■ What the task requires
Print the data exactly. Omit the pictures.

Content starts

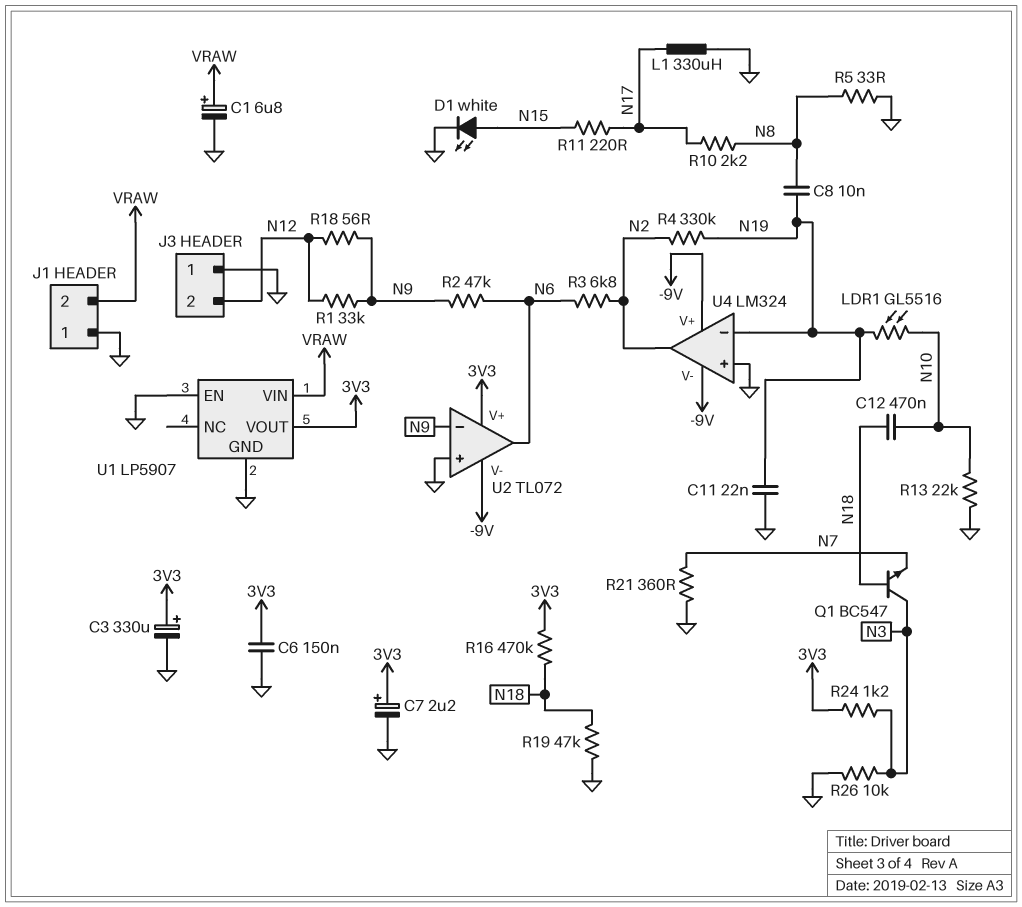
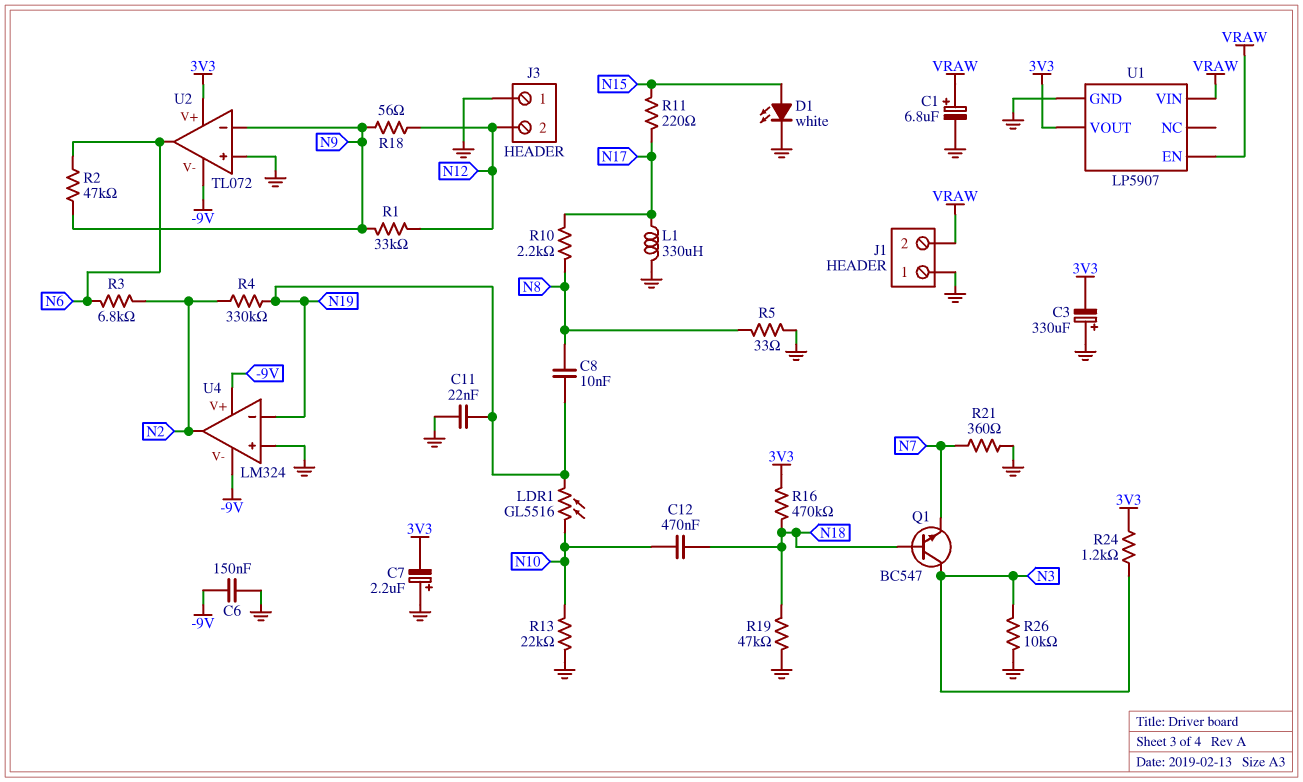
C3: 330uF (plus 3V3, minus GND) -> 330uF (plus GND, minus 3V3)
C6: 150nF (3V3, GND) -> 150nF (-9V, GND)
C7: 2.2uF (plus 3V3, minus GND) -> 2.2uF (plus GND, minus 3V3)
U1 pin EN: GND -> VRAW

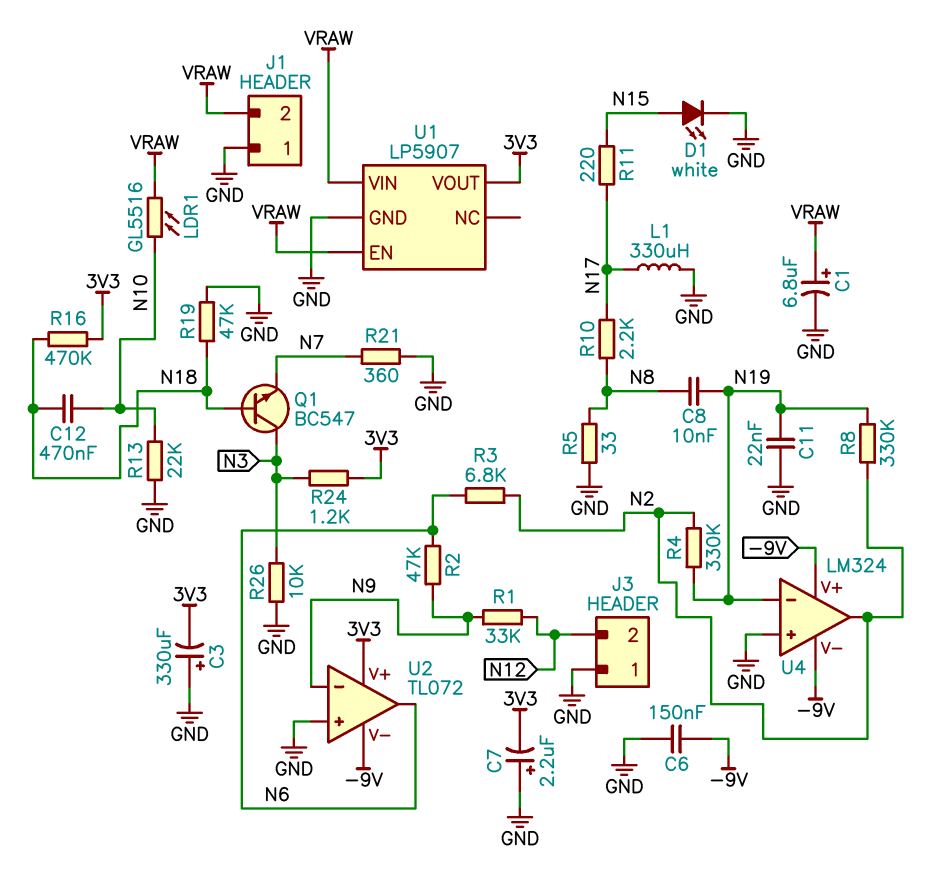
LDR1: GL5516 (N10, N19) -> GL5516 (N10, VRAW)
R8: none -> 330k (N2, N19)
R18: 56 (N9, N12) -> none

Content ends

■ Solution for this task
C3: 330uF (plus 3V3, minus GND) -> 330uF (plus GND, minus 3V3)
C6: 150nF (3V3, GND) -> 150nF (-9V, GND)
C7: 2.2uF (plus 3V3, minus GND) -> 2.2uF (plus GND, minus 3V3)
U1 pin EN: GND -> VRAW

LDR1: GL5516 (N10, N19) -> GL5516 (N10, VRAW)
R8: none -> 330k (N2, N19)
R18: 56 (N9, N12) -> none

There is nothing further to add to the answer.